=== Section Start ===
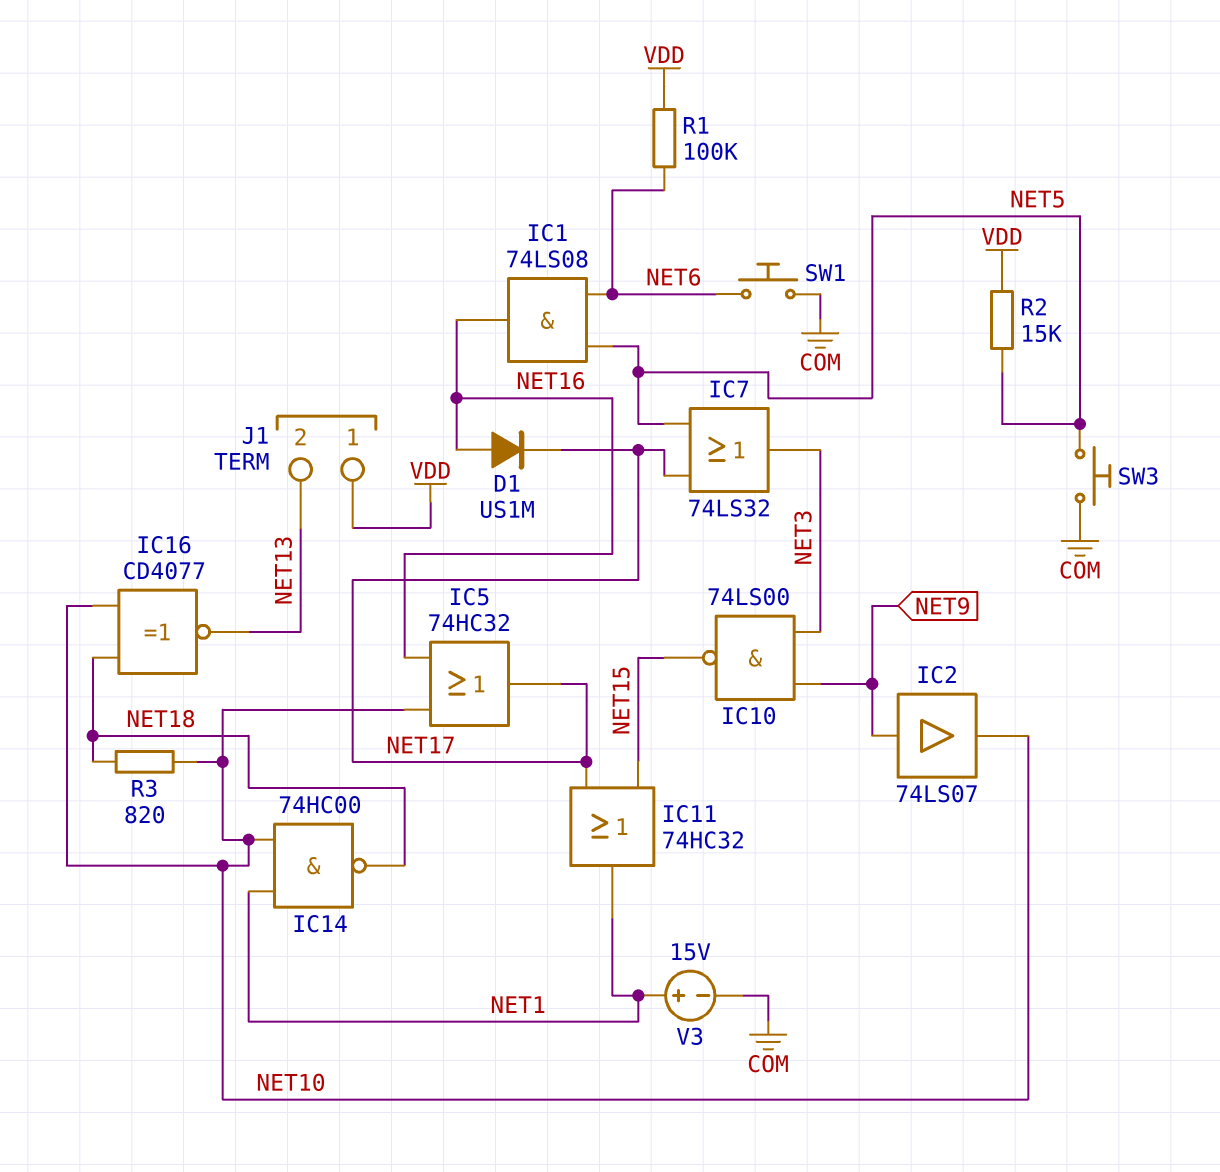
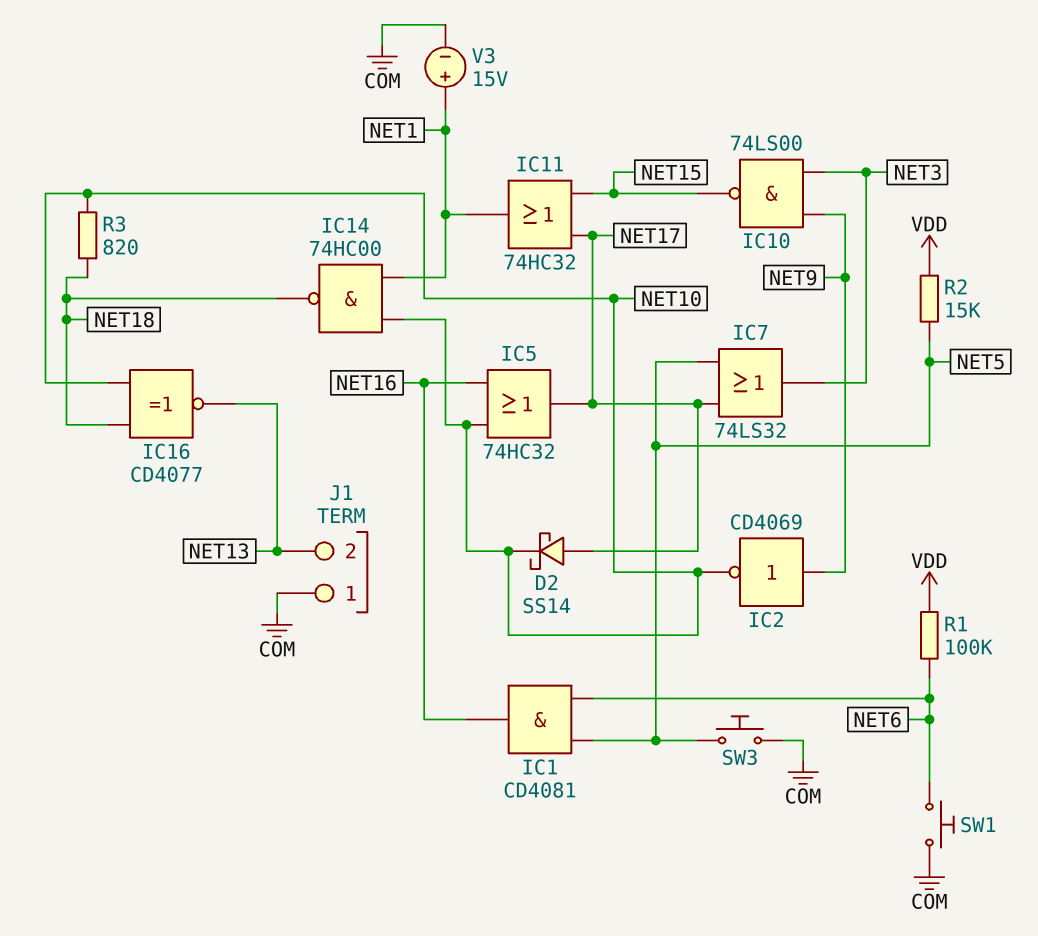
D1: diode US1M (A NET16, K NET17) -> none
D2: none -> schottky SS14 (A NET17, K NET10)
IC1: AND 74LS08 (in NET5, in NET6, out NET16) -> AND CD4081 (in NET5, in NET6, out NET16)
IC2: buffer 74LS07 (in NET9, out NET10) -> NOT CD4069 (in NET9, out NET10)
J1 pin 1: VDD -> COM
=== Section End ===
What to do:
Please print out the entries above exactly. The pictures stay out.

Task result:
D1: diode US1M (A NET16, K NET17) -> none
D2: none -> schottky SS14 (A NET17, K NET10)
IC1: AND 74LS08 (in NET5, in NET6, out NET16) -> AND CD4081 (in NET5, in NET6, out NET16)
IC2: buffer 74LS07 (in NET9, out NET10) -> NOT CD4069 (in NET9, out NET10)
J1 pin 1: VDD -> COM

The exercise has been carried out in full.